All of the records below should be retyped exactly, with no pictures included.

_Information shown:_
Content starts
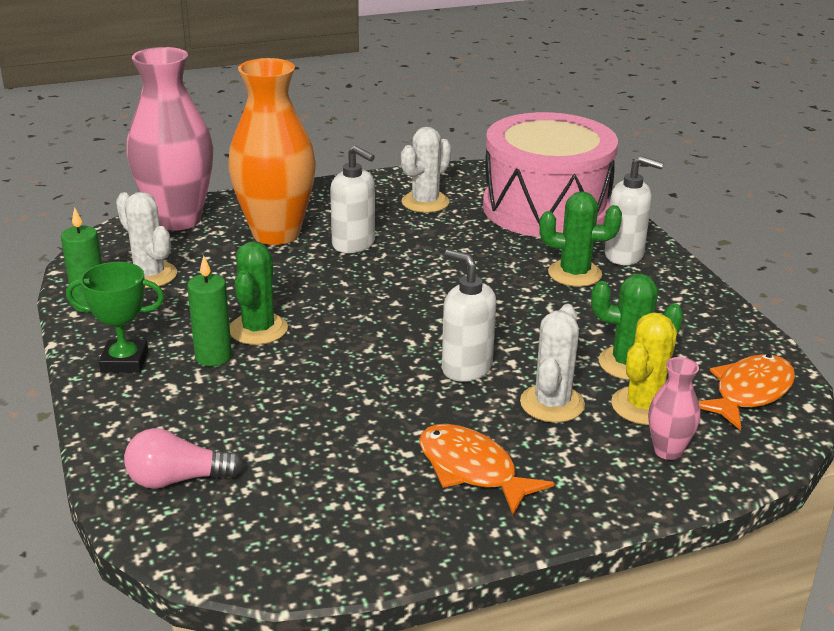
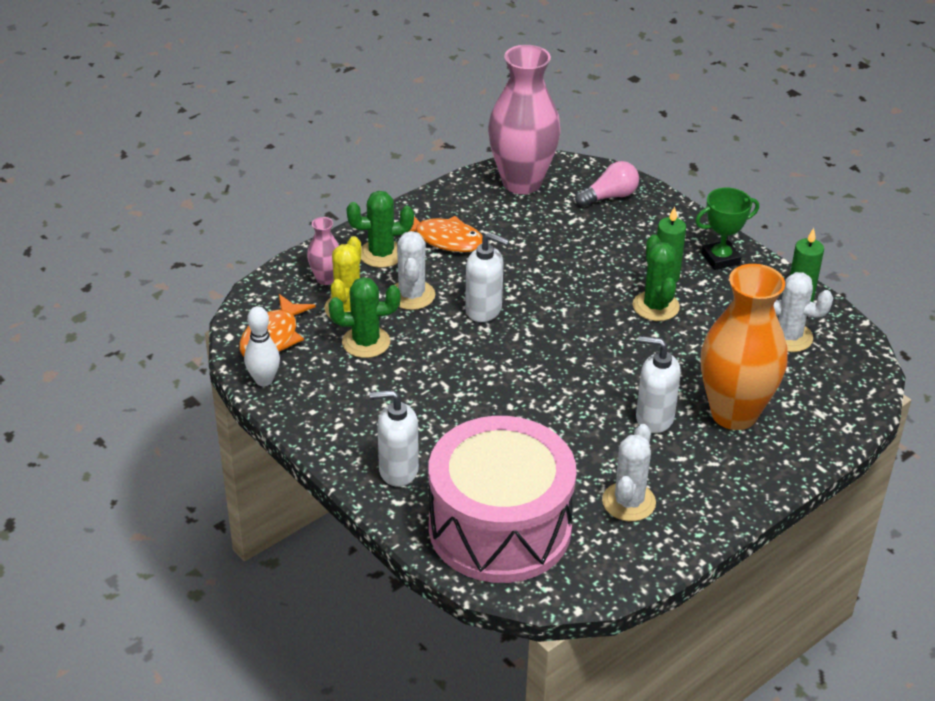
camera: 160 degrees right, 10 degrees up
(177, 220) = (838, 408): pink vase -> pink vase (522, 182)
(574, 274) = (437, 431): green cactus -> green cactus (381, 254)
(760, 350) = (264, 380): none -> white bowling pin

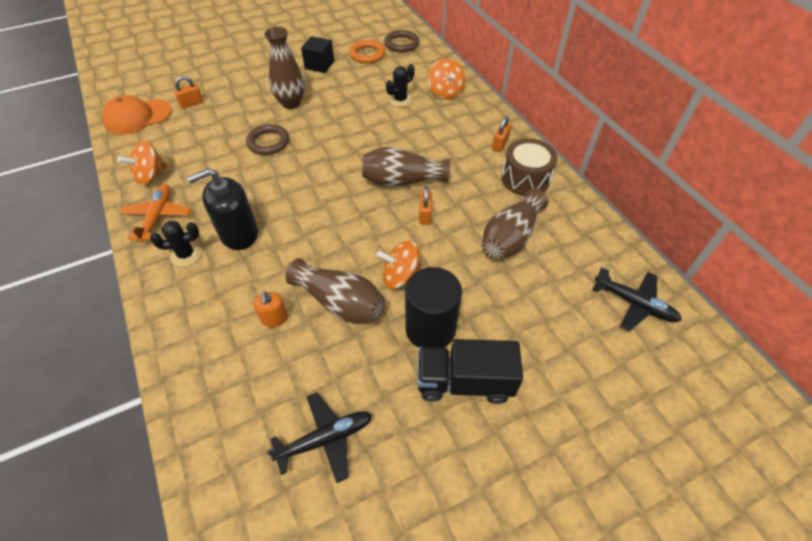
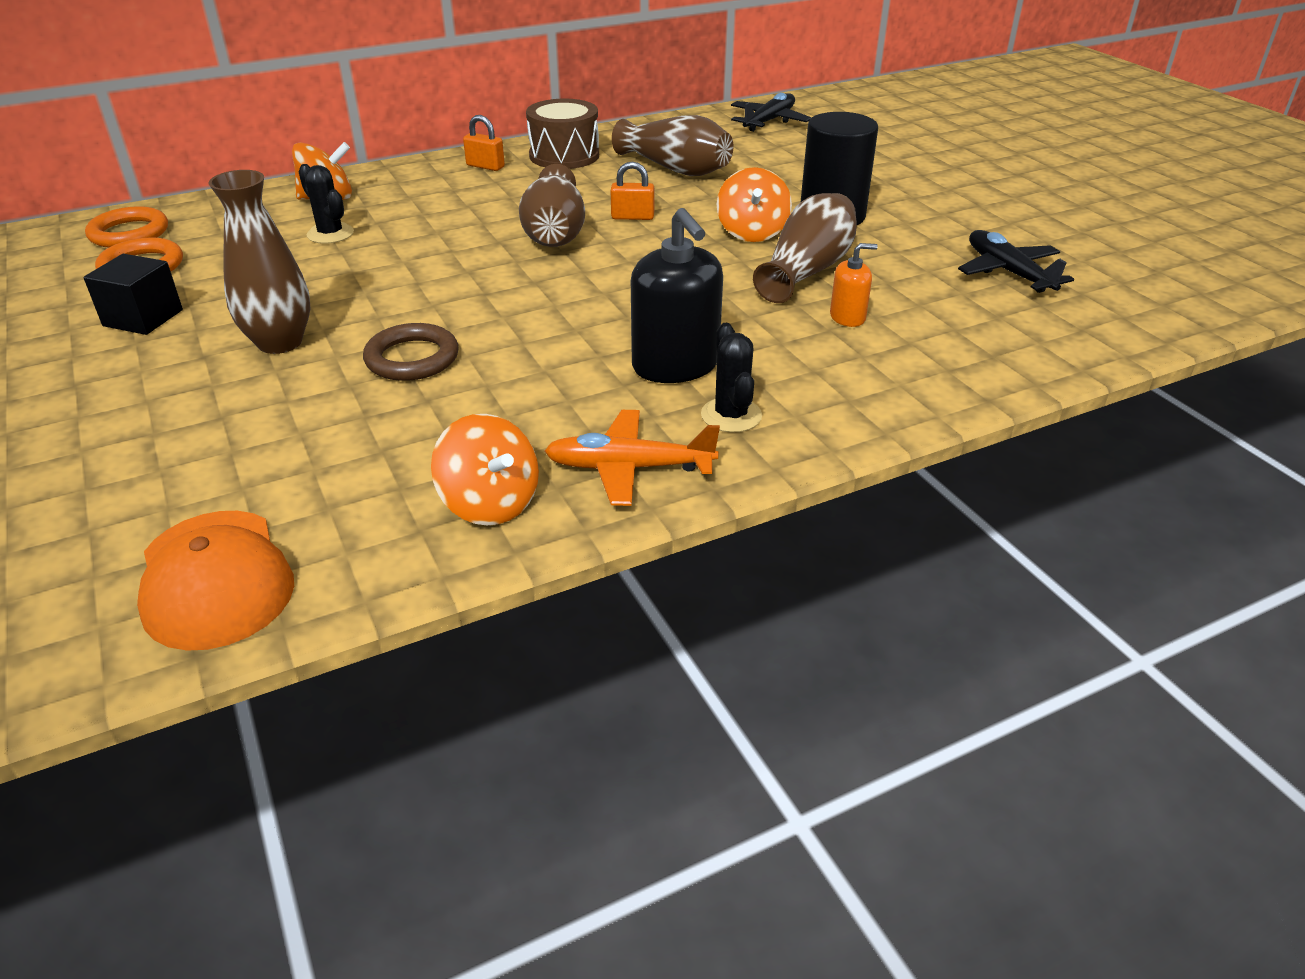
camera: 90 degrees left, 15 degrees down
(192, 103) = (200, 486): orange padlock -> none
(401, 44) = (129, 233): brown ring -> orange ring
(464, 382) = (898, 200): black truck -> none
Content ends
_Solution to the problem:_
camera: 160 degrees right, 10 degrees up
(177, 220) = (838, 408): pink vase -> pink vase (522, 182)
(574, 274) = (437, 431): green cactus -> green cactus (381, 254)
(760, 350) = (264, 380): none -> white bowling pin

camera: 90 degrees left, 15 degrees down
(192, 103) = (200, 486): orange padlock -> none
(401, 44) = (129, 233): brown ring -> orange ring
(464, 382) = (898, 200): black truck -> none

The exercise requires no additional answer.